INSTRUCTIONS FOR THE TASK: Wherever a picture appears, leave it out, and transcribe the rest of the records exactly.

== Segment start ==

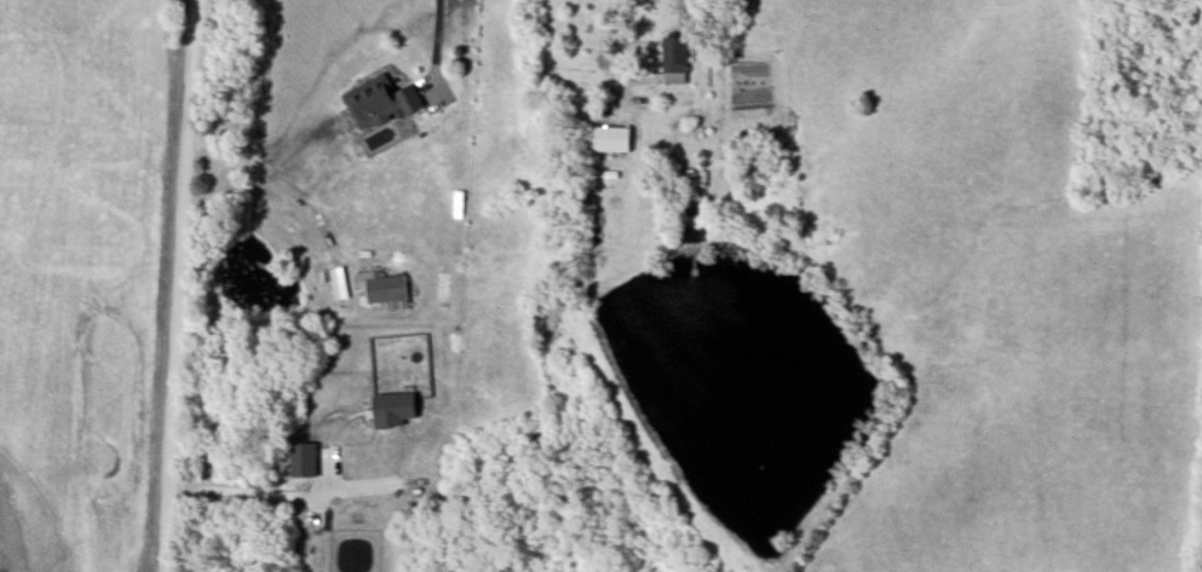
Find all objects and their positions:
road: (431, 27)
building: (674, 55)
road: (622, 67)
building: (378, 102)
building: (608, 140)
road: (288, 185)
road: (172, 285)
building: (381, 288)
road: (227, 483)

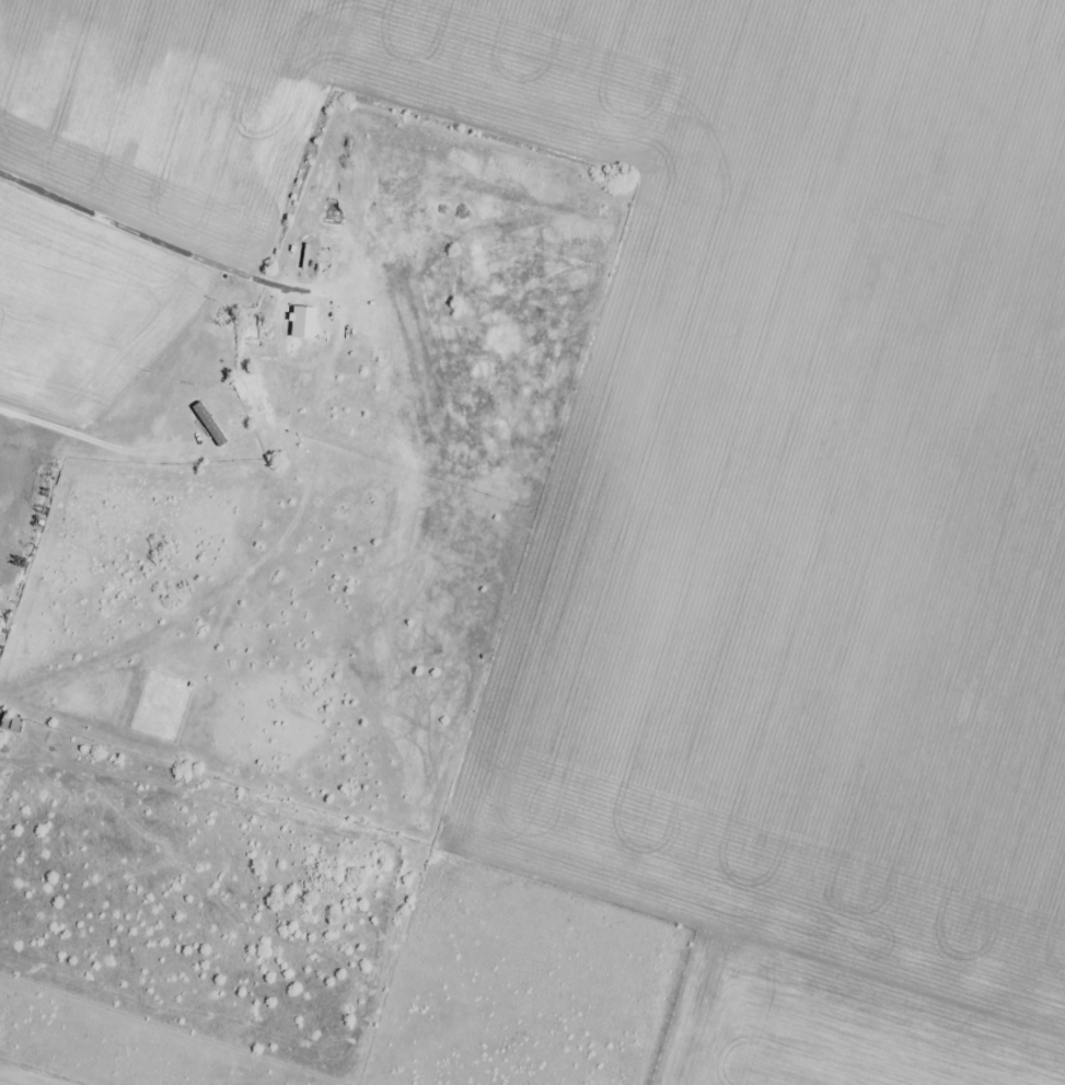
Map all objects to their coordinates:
road: (340, 415)
road: (117, 511)
building: (11, 723)

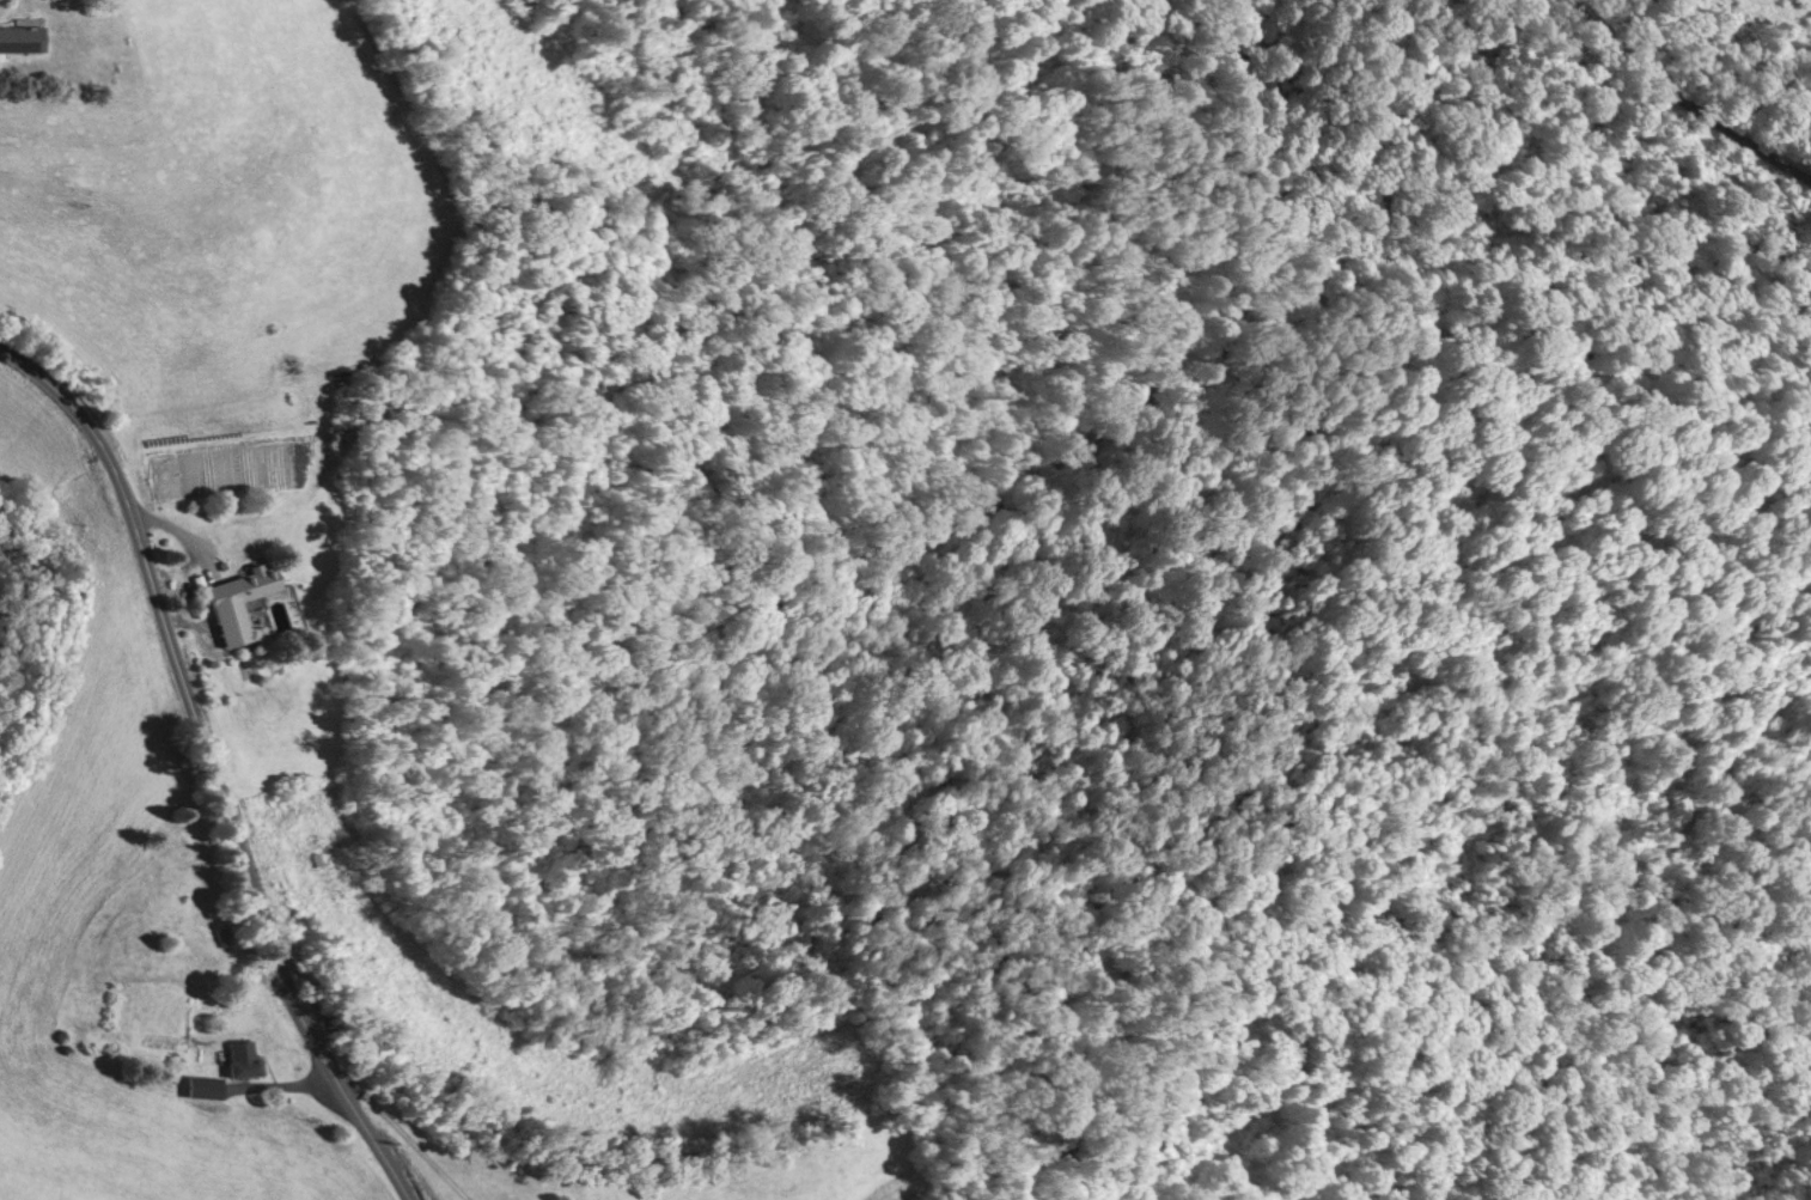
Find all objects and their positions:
building: (21, 38)
road: (1684, 102)
building: (242, 589)
road: (192, 698)
building: (241, 1057)
building: (201, 1085)
road: (410, 1140)
road: (380, 1142)

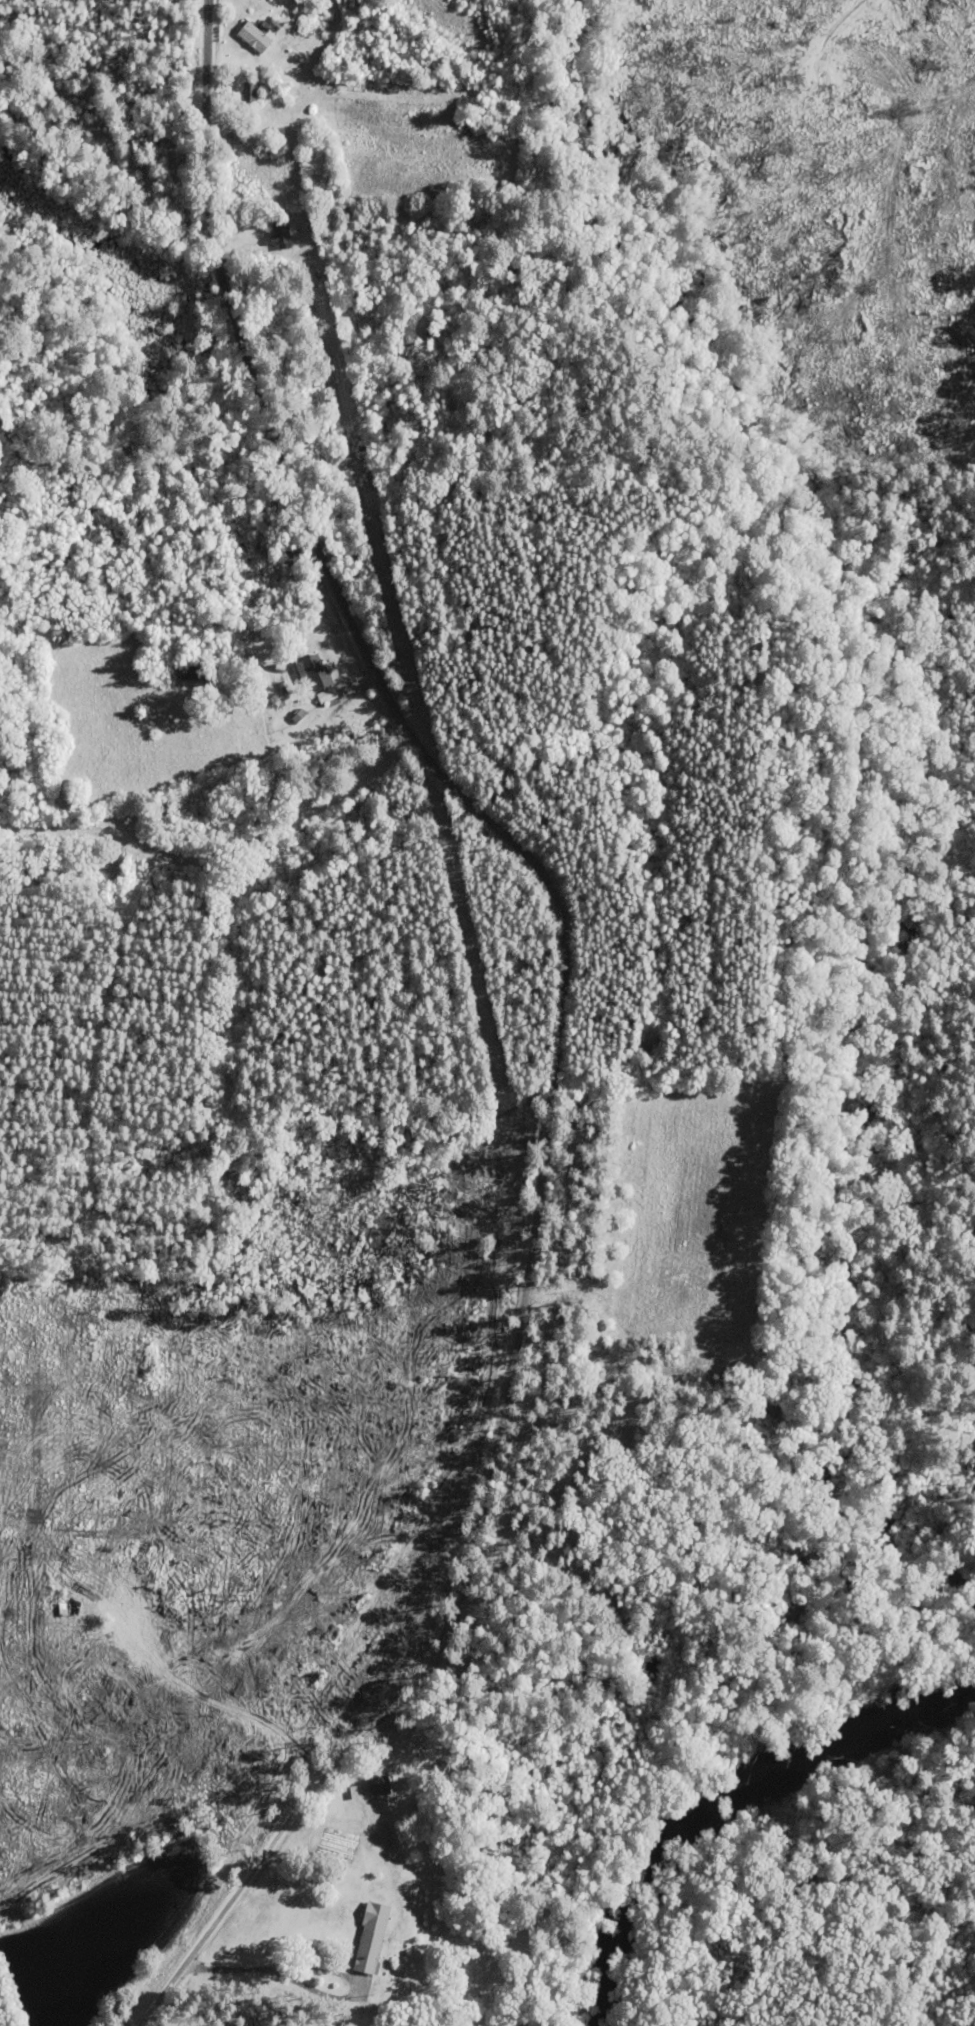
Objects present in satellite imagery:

== Segment end ==

TASK OUTPUT:
Find all objects and their positions:
road: (431, 27)
building: (674, 55)
road: (622, 67)
building: (378, 102)
building: (608, 140)
road: (288, 185)
road: (172, 285)
building: (381, 288)
road: (227, 483)

Map all objects to their coordinates:
road: (340, 415)
road: (117, 511)
building: (11, 723)

Find all objects and their positions:
building: (21, 38)
road: (1684, 102)
building: (242, 589)
road: (192, 698)
building: (241, 1057)
building: (201, 1085)
road: (410, 1140)
road: (380, 1142)

Objects present in satellite imagery:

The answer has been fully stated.